Exercise goal
For the entries below, print exactly the lines between the line holding "none -> orange brick C7:C9 level 1" and the line holding "none -> purple brick G1 level 1", inclusive, and nothing else.

Data shown Block Start

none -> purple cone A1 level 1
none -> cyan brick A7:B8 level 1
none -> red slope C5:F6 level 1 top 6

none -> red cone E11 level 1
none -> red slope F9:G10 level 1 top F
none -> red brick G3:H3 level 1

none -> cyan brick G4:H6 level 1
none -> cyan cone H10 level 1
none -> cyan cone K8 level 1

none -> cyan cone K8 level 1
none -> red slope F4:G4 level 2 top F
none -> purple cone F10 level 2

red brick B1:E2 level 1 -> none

Data shown Block End
Data shown Block Start

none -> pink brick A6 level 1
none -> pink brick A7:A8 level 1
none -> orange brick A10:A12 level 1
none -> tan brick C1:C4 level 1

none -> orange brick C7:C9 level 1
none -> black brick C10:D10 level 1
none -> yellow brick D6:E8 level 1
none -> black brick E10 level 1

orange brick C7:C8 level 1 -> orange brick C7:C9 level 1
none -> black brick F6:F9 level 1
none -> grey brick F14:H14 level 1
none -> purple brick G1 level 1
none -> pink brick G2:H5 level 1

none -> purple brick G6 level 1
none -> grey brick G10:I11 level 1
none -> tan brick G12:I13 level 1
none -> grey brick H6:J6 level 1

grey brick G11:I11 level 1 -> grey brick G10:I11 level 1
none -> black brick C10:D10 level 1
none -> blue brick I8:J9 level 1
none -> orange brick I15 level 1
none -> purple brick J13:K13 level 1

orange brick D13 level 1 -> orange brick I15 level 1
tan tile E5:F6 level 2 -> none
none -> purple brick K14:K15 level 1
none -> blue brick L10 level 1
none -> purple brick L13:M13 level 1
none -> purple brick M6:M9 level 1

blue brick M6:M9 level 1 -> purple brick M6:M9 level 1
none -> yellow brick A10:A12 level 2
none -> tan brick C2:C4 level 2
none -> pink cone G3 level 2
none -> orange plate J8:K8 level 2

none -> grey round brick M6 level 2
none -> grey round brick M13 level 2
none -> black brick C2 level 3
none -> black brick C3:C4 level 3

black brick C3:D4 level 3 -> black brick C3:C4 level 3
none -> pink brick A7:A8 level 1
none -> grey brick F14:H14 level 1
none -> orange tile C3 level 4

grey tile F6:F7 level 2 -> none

Data shown Block End

Written response
none -> orange brick C7:C9 level 1
none -> black brick C10:D10 level 1
none -> yellow brick D6:E8 level 1
none -> black brick E10 level 1

orange brick C7:C8 level 1 -> orange brick C7:C9 level 1
none -> black brick F6:F9 level 1
none -> grey brick F14:H14 level 1
none -> purple brick G1 level 1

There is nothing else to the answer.